- _Your task_
Return the entries that follow exactly, with no images.

- _Provided records_
◆ ◆ ◆ ◆ ◆
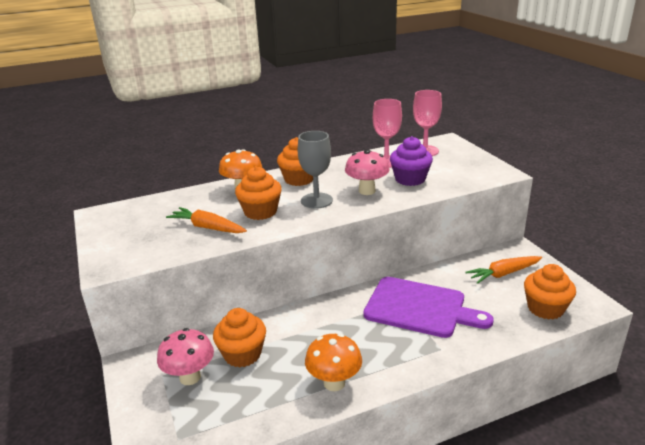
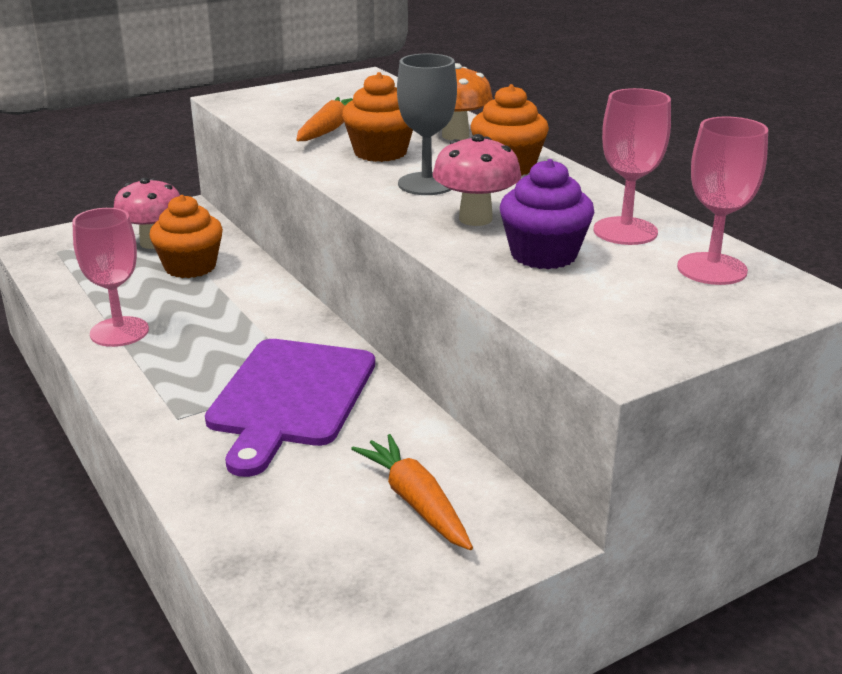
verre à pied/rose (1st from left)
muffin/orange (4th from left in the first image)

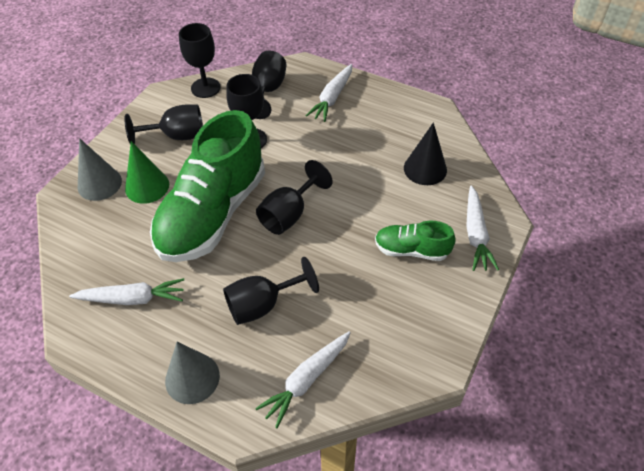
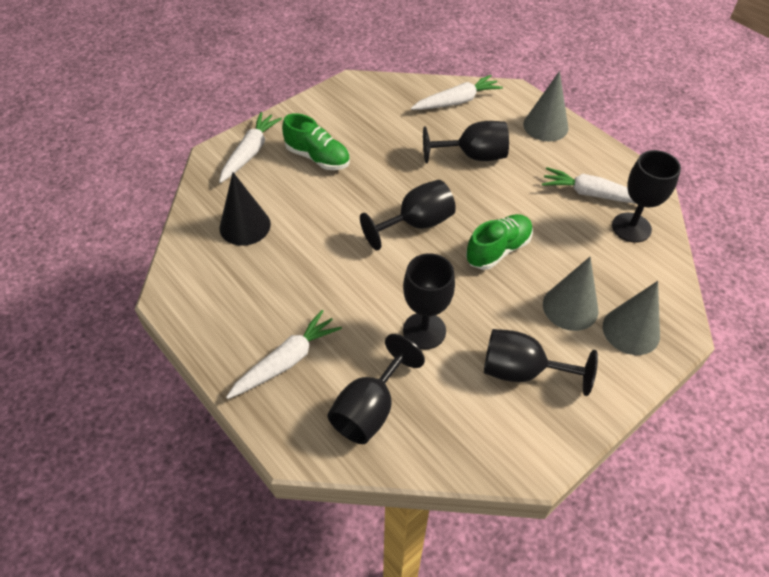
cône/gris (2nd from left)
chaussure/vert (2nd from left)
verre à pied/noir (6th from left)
◆ ◆ ◆ ◆ ◆
- _Written response_
verre à pied/rose (1st from left)
muffin/orange (4th from left in the first image)

cône/gris (2nd from left)
chaussure/vert (2nd from left)
verre à pied/noir (6th from left)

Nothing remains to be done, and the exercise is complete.